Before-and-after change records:
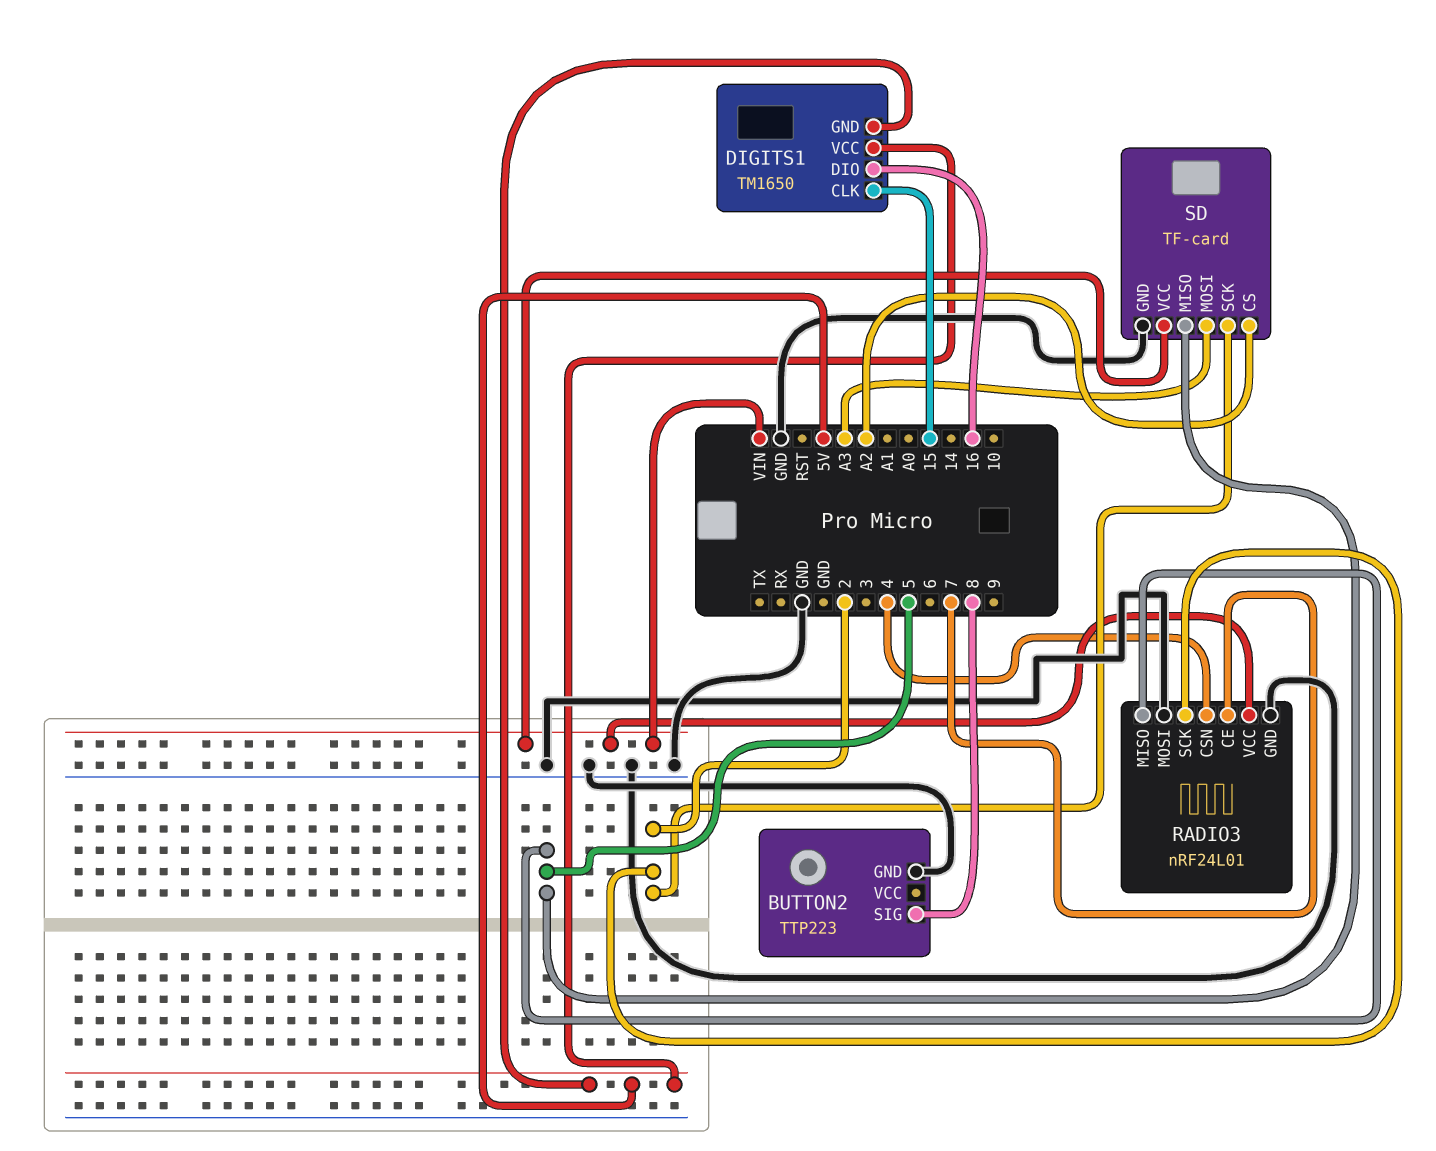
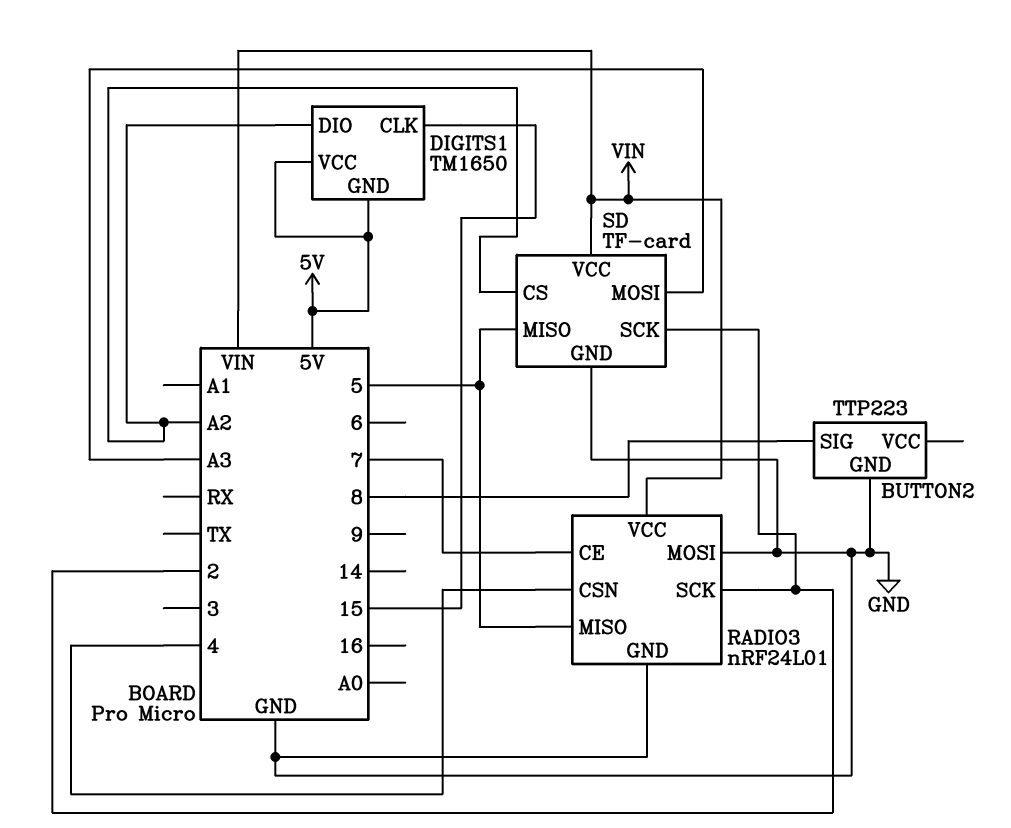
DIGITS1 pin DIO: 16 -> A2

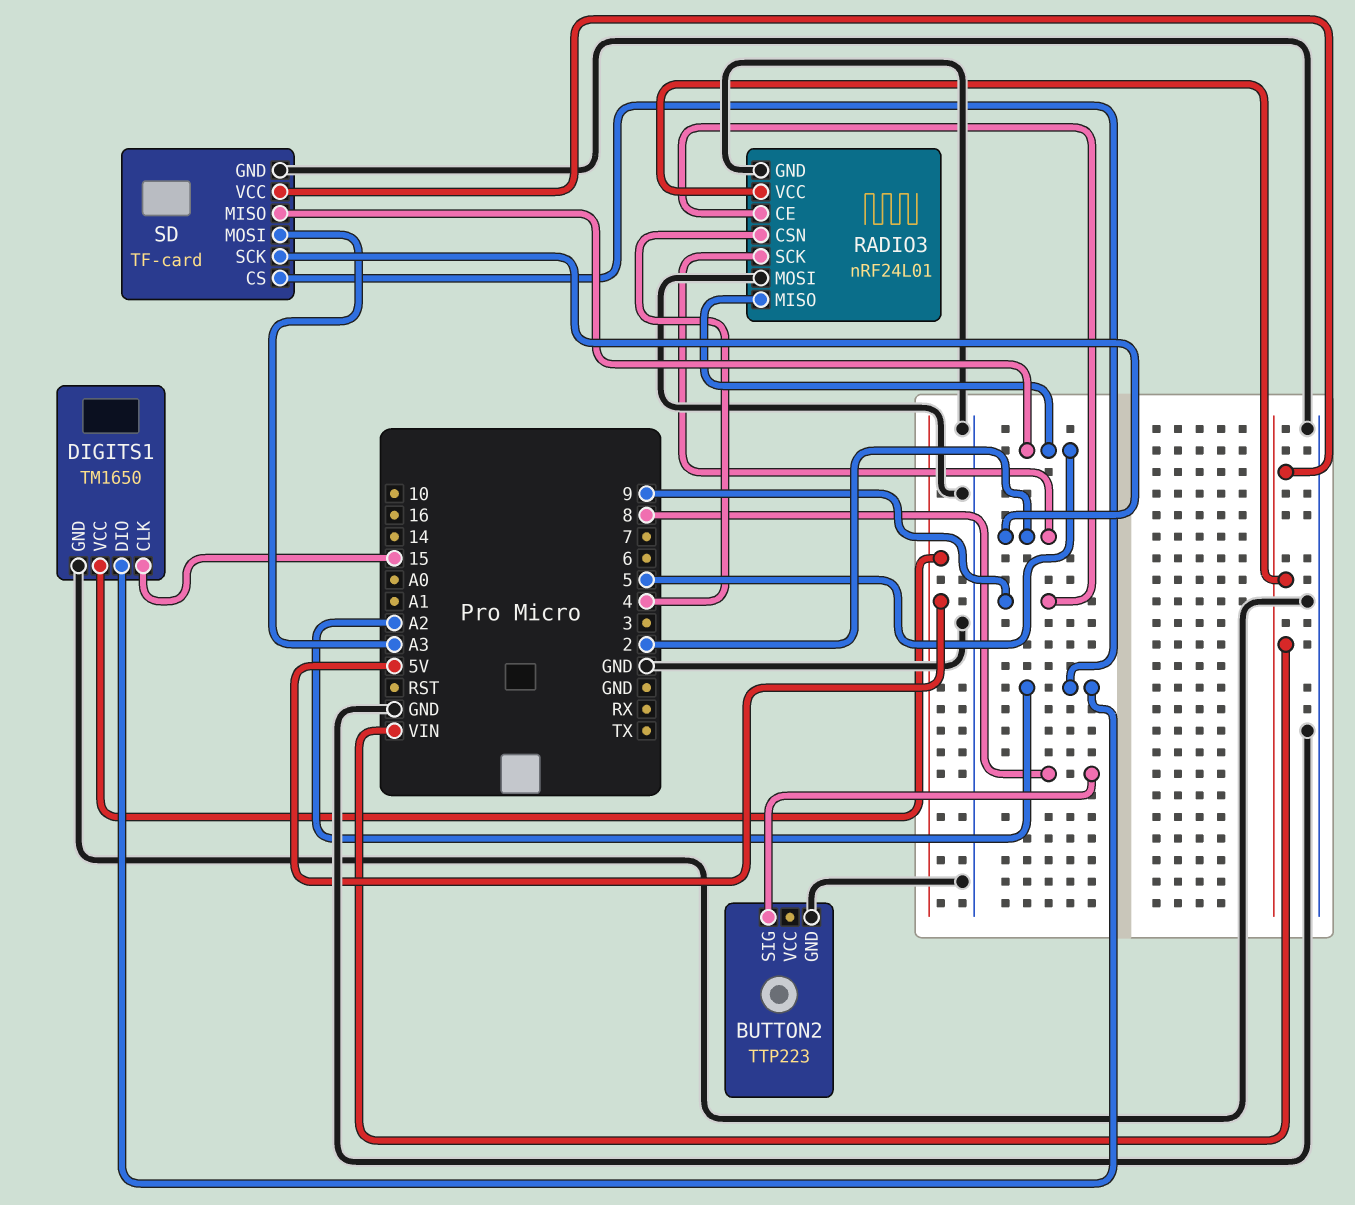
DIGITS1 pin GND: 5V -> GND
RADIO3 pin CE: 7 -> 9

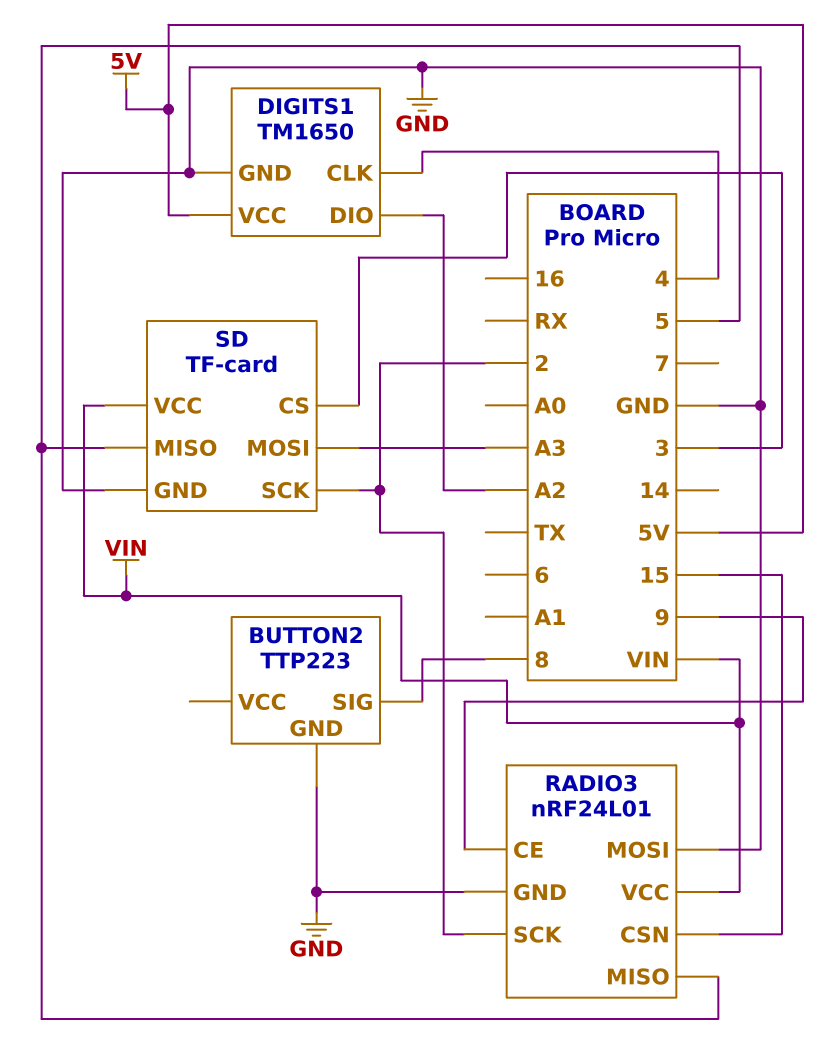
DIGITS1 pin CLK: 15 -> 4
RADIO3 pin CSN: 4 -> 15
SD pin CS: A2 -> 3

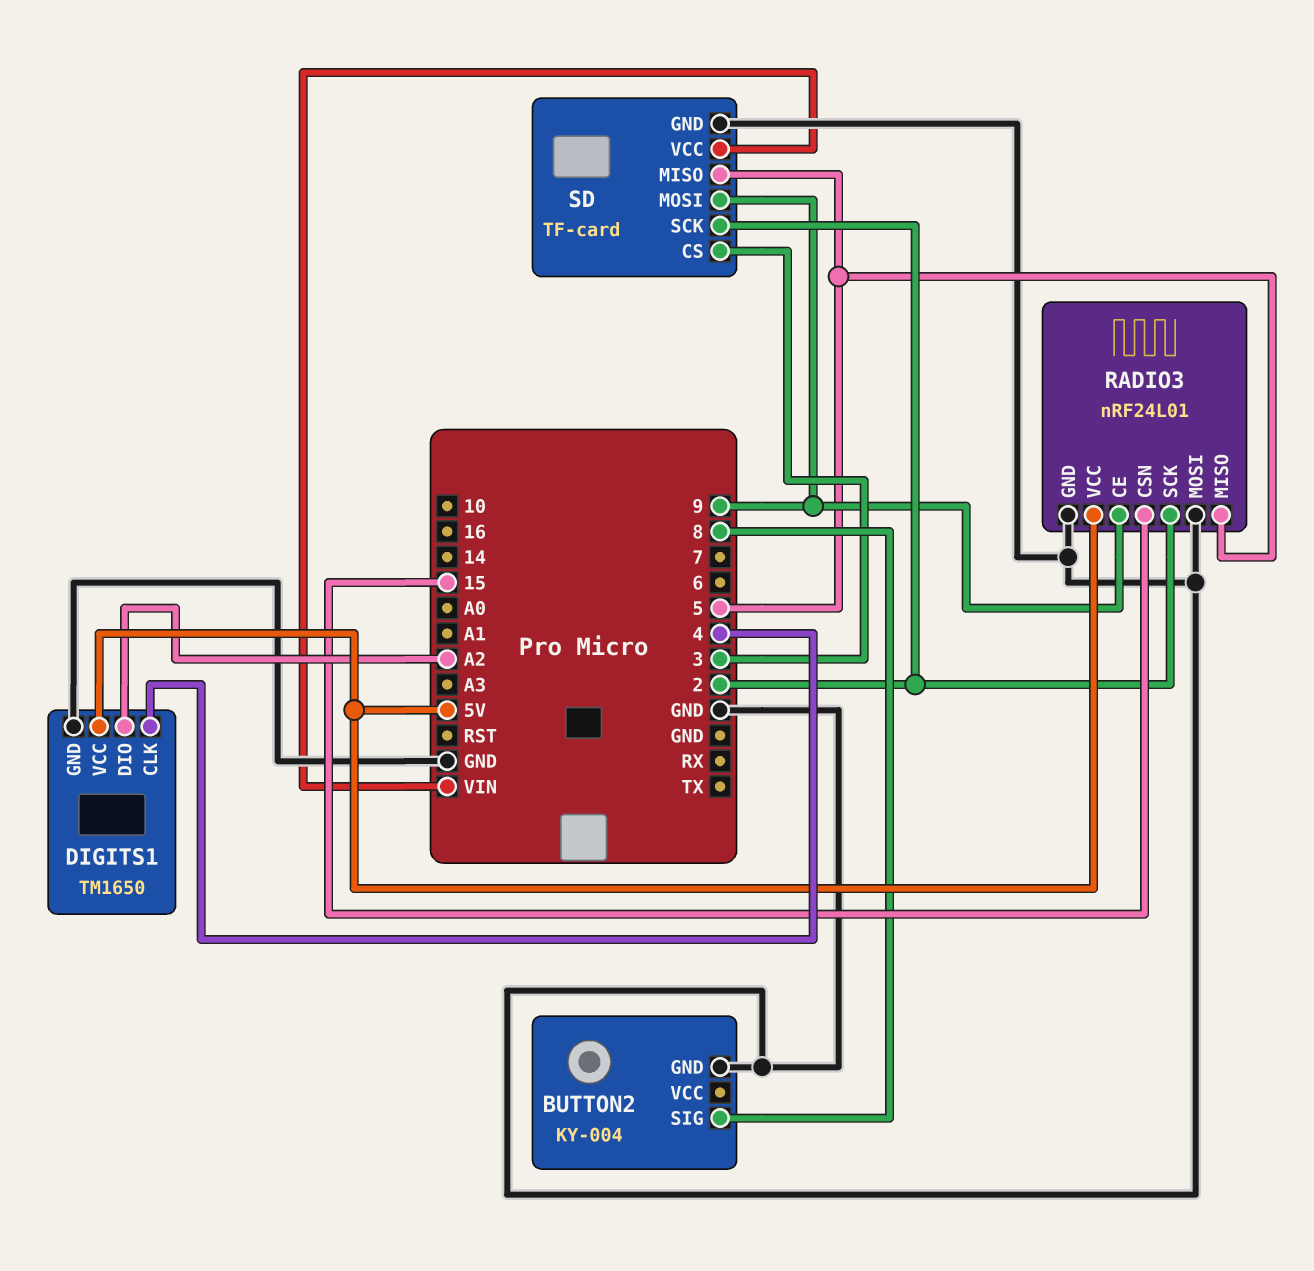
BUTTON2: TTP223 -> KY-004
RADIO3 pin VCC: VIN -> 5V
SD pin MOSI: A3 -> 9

- **What to produce**
What is needed is an exact transcription of the lines from the one containing "RADIO3 pin CSN: 4 -> 15" through the last line of the records above, both included, with no pictures.

- **Exercise solution**
RADIO3 pin CSN: 4 -> 15
SD pin CS: A2 -> 3

BUTTON2: TTP223 -> KY-004
RADIO3 pin VCC: VIN -> 5V
SD pin MOSI: A3 -> 9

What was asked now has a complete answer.